• Material provided
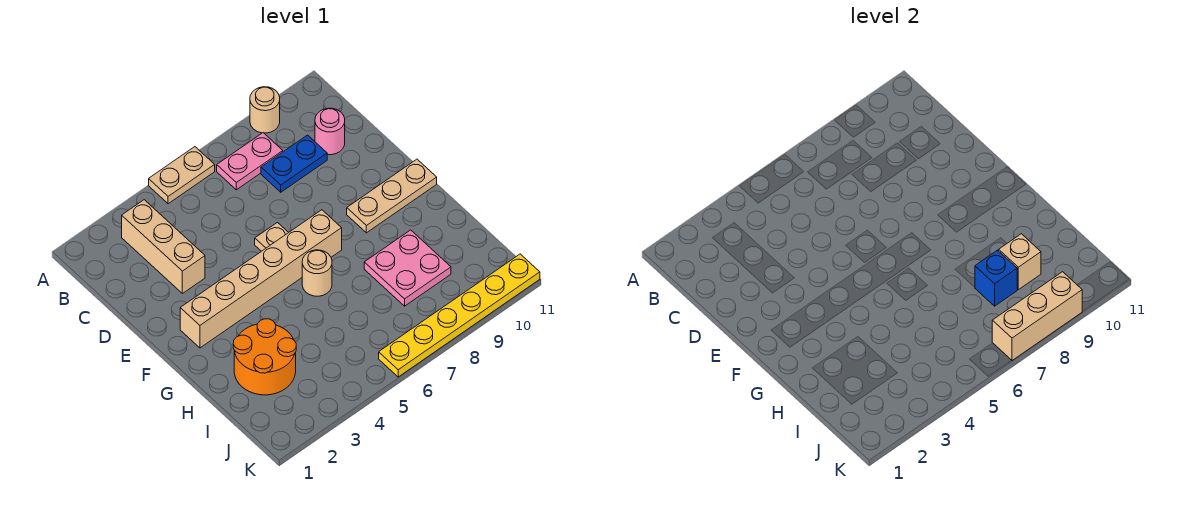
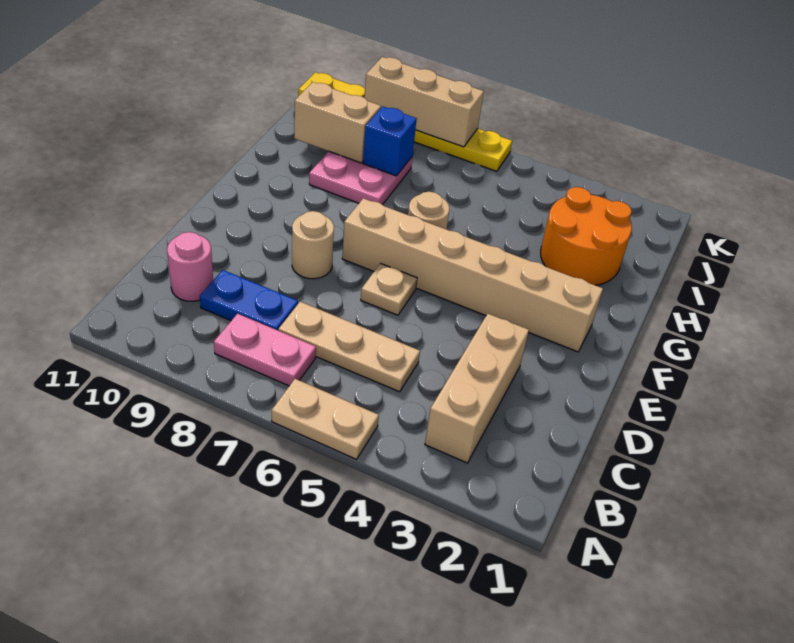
tan round brick A9 level 1 -> tan round brick E8 level 1
tan plate F9:F11 level 1 -> tan plate C5:C7 level 1
tan brick I9 level 2 -> tan brick I9:I10 level 2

• Task
Please return every line from the material above where the string "brick" occurs.

• Your response
tan round brick A9 level 1 -> tan round brick E8 level 1
tan brick I9 level 2 -> tan brick I9:I10 level 2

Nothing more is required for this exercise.